_RECORDS SHOWN_:
=-=-=-=-=

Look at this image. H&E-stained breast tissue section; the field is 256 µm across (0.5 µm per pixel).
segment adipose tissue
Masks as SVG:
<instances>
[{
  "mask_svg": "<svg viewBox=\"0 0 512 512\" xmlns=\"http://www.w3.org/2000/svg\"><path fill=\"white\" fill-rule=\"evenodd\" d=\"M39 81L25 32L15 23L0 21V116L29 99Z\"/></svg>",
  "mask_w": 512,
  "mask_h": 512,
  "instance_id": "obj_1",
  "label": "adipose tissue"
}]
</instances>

=-=-=-=-=

_WHAT YOU SHOULD DO_:
Retype the material in full, character for character.

_FULL ANSWER_:
Look at this image. H&E-stained breast tissue section; the field is 256 µm across (0.5 µm per pixel).
segment adipose tissue
Masks as SVG:
<instances>
[{
  "mask_svg": "<svg viewBox=\"0 0 512 512\" xmlns=\"http://www.w3.org/2000/svg\"><path fill=\"white\" fill-rule=\"evenodd\" d=\"M39 81L25 32L15 23L0 21V116L29 99Z\"/></svg>",
  "mask_w": 512,
  "mask_h": 512,
  "instance_id": "obj_1",
  "label": "adipose tissue"
}]
</instances>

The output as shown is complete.